→ **Required work**: Beginning with the line that contains "none -> cyan tile H10:I10 level 1", transcribe the rest of the listing below exactly, including its last line, and exclude any pictures.
━━━━━━━━━━━━━━━━
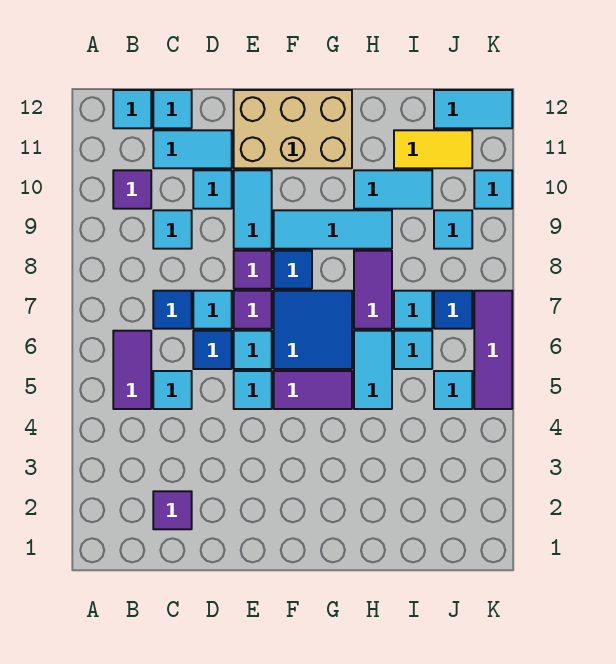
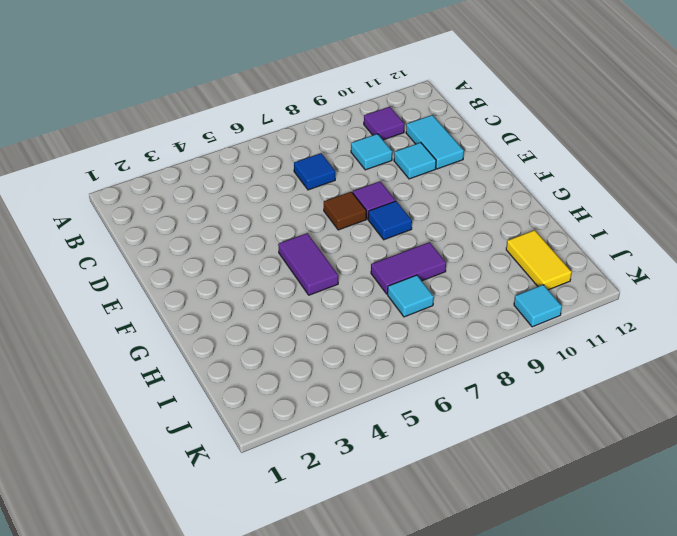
brown tile E7 level 1 -> purple tile E7 level 1
none -> purple tile B5:B6 level 1
none -> cyan tile B12 level 1
none -> purple tile C2 level 1
none -> cyan tile C5 level 1

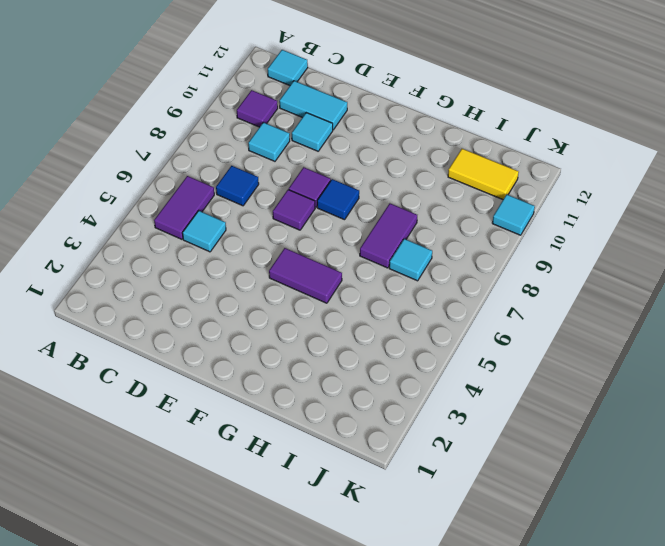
none -> purple tile C2 level 1
none -> cyan tile C12 level 1
none -> blue tile D6 level 1
none -> cyan tile D7 level 1

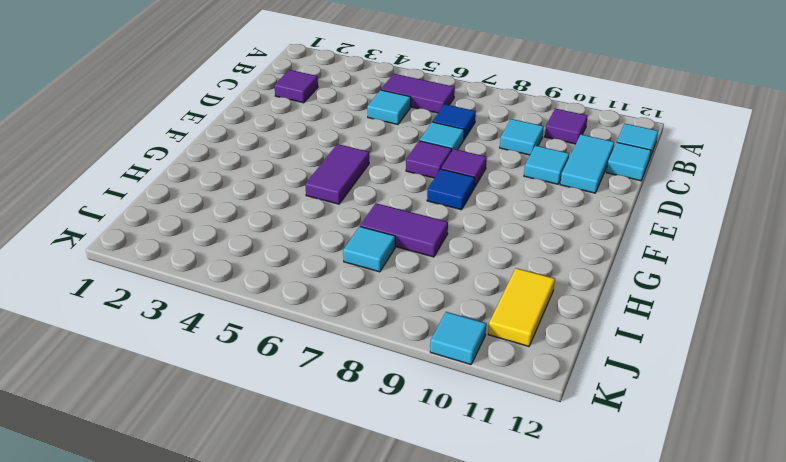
none -> blue tile D6 level 1
none -> cyan tile E5 level 1
none -> cyan tile E6 level 1
none -> cyan tile E9:E10 level 1

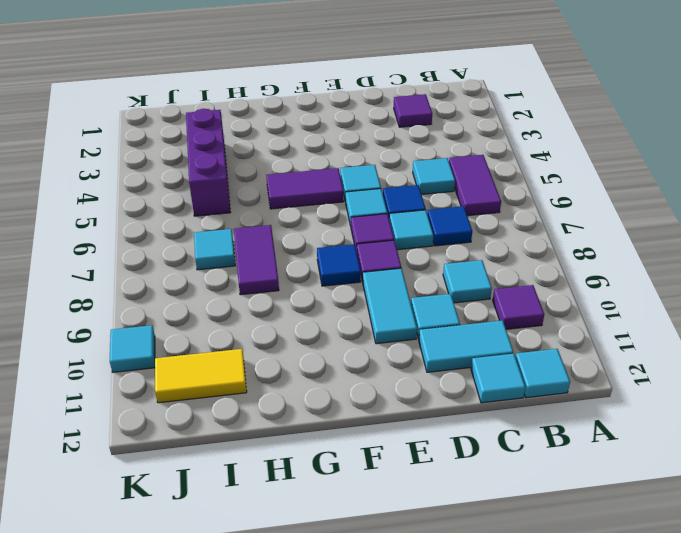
purple brick I3:I5 level 1 -> none
none -> tan brick E11:G12 level 1
none -> blue tile F6:G7 level 1
none -> cyan tile F9:H9 level 1
none -> cyan tile H5:H6 level 1

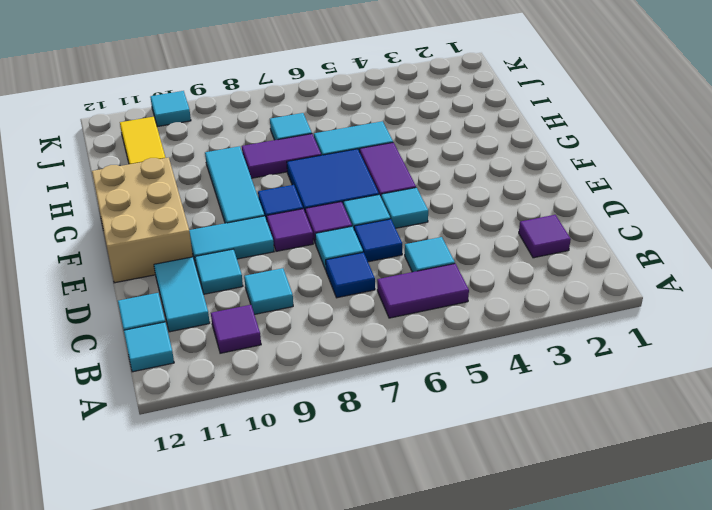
none -> cyan tile H10:I10 level 1
none -> cyan tile I6 level 1
none -> cyan tile J5 level 1
none -> blue tile J7 level 1

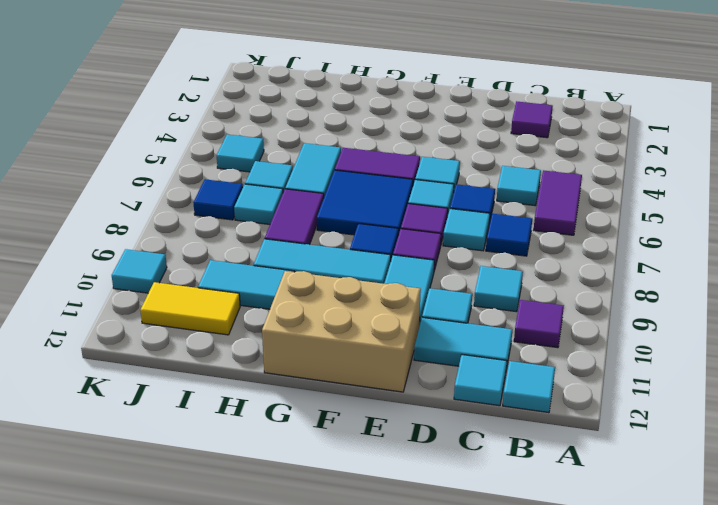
none -> cyan tile J9 level 1
none -> cyan tile J12:K12 level 1
none -> purple tile K5:K7 level 1

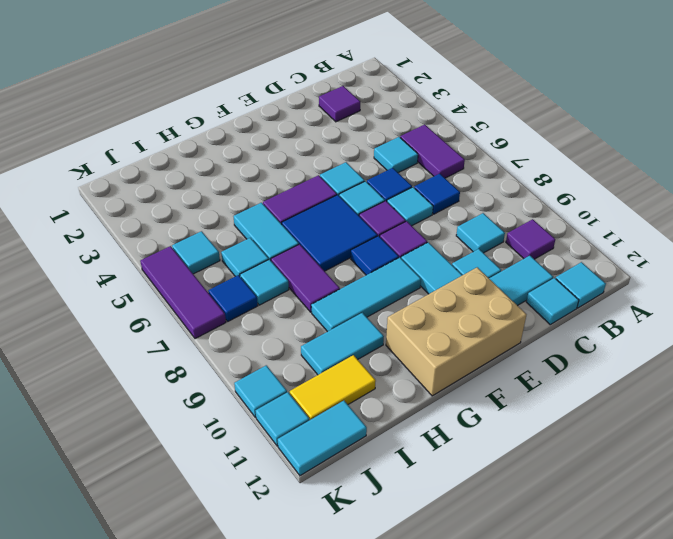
cyan tile K11 level 1 -> cyan tile J9 level 1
━━━━━━━━━━━━━━━━
→ **Solution**:
none -> cyan tile H10:I10 level 1
none -> cyan tile I6 level 1
none -> cyan tile J5 level 1
none -> blue tile J7 level 1

none -> cyan tile J9 level 1
none -> cyan tile J12:K12 level 1
none -> purple tile K5:K7 level 1

cyan tile K11 level 1 -> cyan tile J9 level 1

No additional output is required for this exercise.